Please repeat the material word for word, from the line with "drawbridge [317, 1421]" through the end of the material.

--- BEGIN Dataset excerpts ---

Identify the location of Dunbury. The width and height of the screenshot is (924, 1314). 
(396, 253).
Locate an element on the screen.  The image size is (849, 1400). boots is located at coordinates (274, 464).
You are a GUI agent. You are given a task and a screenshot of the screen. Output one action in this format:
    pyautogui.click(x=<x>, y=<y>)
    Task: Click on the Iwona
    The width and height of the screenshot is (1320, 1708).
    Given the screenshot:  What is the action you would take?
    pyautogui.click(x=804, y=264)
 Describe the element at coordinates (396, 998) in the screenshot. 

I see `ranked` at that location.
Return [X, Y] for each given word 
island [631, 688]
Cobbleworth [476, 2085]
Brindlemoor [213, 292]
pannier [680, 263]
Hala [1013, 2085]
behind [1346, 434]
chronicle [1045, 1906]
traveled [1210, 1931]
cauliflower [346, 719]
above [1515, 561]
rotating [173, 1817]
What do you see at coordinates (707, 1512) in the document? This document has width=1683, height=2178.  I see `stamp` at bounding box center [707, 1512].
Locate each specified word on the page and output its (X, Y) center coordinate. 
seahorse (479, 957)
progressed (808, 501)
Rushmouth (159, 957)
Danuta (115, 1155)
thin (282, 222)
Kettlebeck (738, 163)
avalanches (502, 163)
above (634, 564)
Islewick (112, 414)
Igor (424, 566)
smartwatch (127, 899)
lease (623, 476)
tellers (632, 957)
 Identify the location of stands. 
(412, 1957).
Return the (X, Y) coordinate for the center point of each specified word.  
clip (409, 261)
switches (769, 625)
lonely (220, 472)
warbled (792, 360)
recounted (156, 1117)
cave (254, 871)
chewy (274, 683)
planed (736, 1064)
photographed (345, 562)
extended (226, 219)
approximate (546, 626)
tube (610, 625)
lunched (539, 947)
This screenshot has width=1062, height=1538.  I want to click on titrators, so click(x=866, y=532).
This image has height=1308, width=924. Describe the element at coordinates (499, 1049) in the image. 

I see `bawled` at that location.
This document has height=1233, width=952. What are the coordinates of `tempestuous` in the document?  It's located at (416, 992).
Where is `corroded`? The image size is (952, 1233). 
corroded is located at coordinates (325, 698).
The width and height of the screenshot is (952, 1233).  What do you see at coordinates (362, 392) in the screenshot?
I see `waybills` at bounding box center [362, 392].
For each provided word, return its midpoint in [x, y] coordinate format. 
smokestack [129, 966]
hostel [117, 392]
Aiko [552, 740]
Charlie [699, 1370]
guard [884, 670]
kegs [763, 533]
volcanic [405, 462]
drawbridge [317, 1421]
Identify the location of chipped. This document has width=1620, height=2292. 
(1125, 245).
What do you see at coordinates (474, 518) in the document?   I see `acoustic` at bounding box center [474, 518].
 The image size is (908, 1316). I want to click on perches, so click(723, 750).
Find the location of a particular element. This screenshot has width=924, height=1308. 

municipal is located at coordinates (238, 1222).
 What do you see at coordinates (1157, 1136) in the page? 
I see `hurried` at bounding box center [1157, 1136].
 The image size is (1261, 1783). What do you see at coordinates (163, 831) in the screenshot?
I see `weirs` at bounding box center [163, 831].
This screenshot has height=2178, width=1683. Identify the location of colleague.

--- END Dataset excerpts ---

Written answer:
drawbridge [317, 1421]
Identify the location of chipped. This document has width=1620, height=2292. 
(1125, 245).
What do you see at coordinates (474, 518) in the document?   I see `acoustic` at bounding box center [474, 518].
 The image size is (908, 1316). I want to click on perches, so click(723, 750).
Find the location of a particular element. This screenshot has width=924, height=1308. 

municipal is located at coordinates (238, 1222).
 What do you see at coordinates (1157, 1136) in the page? 
I see `hurried` at bounding box center [1157, 1136].
 The image size is (1261, 1783). What do you see at coordinates (163, 831) in the screenshot?
I see `weirs` at bounding box center [163, 831].
This screenshot has height=2178, width=1683. Identify the location of colleague.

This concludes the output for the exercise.